### What to produce:
Copy out every line of the data that has the word "green" somewhere in it.

——————————

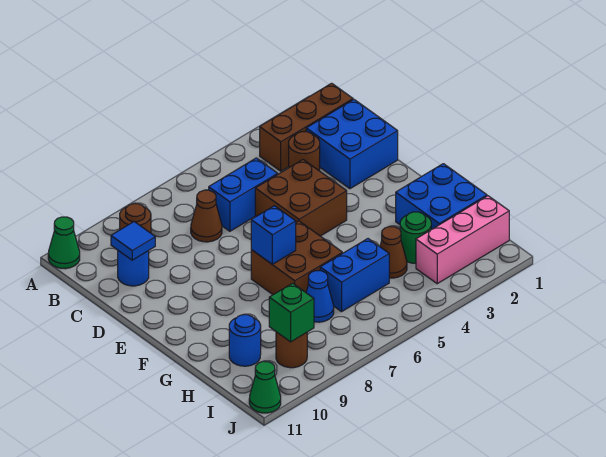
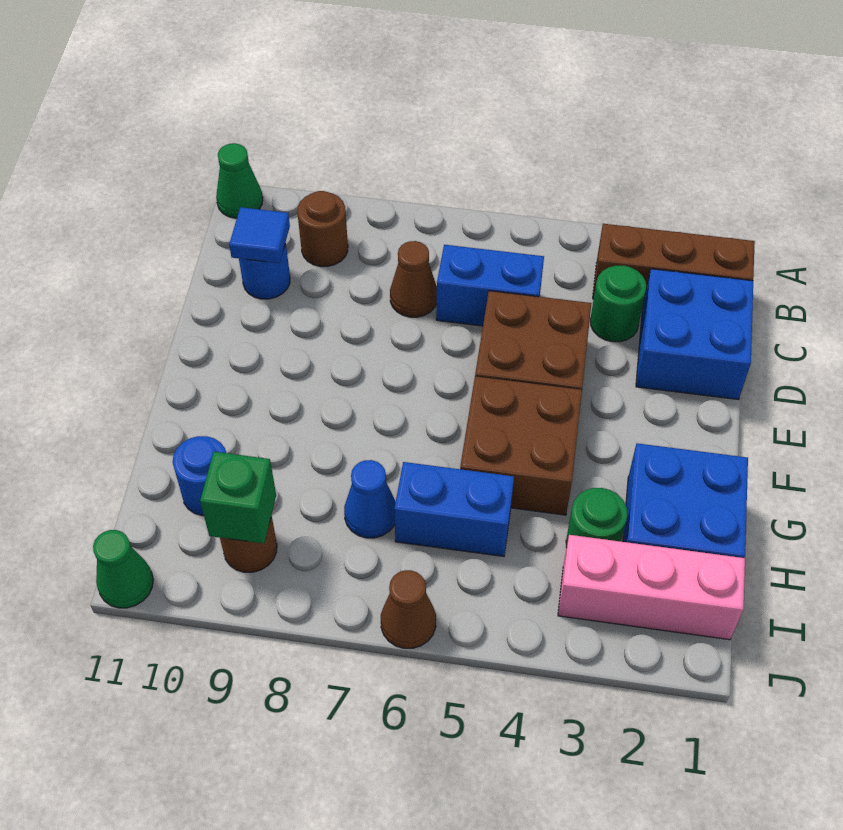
brown round brick C3 level 1 -> green round brick C3 level 1
brown brick F6:G7 level 1 -> brown brick F4:G5 level 1
blue brick F7 level 2 -> none
brown cone H4 level 1 -> brown cone J6 level 1

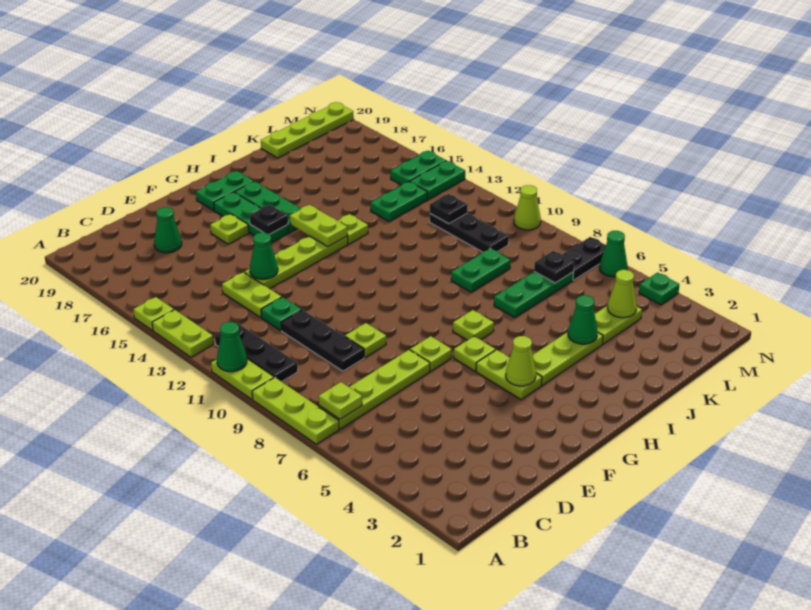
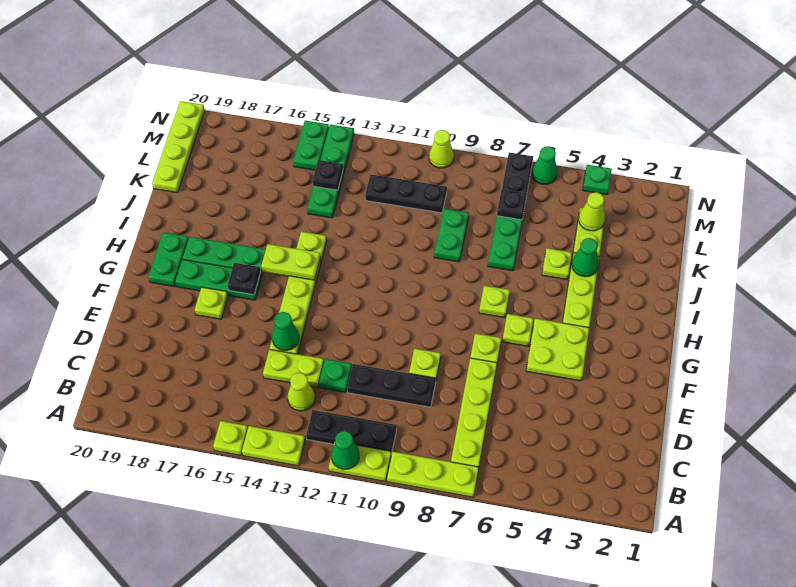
lime plate B7 level 2 -> lime plate J5 level 1
green cone D18 level 1 -> none
lime plate G4:G5 level 1 -> lime plate F4:G5 level 1
lime cone G4 level 2 -> lime cone C13 level 1
black plate L12 level 2 -> black plate L14 level 2

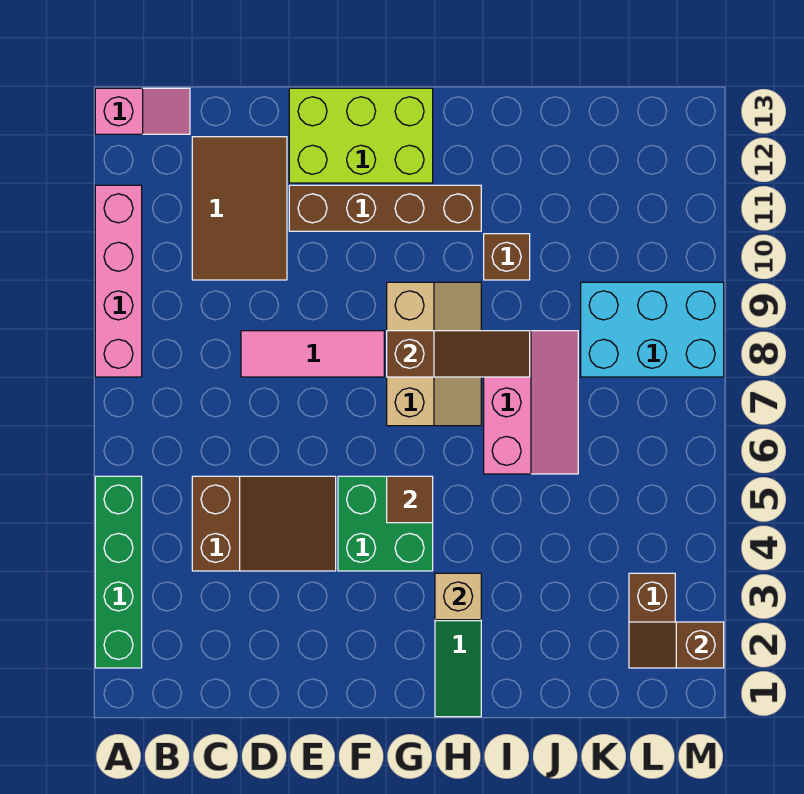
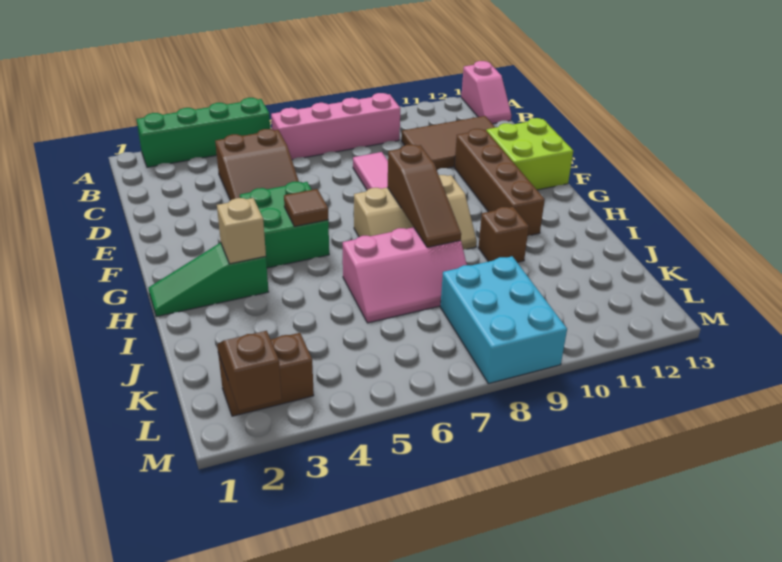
pink brick A8:A11 level 1 -> pink brick B6:B9 level 1
lime brick E12:G13 level 1 -> lime brick E12:F13 level 1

——————————

### Written answer:
brown round brick C3 level 1 -> green round brick C3 level 1
green cone D18 level 1 -> none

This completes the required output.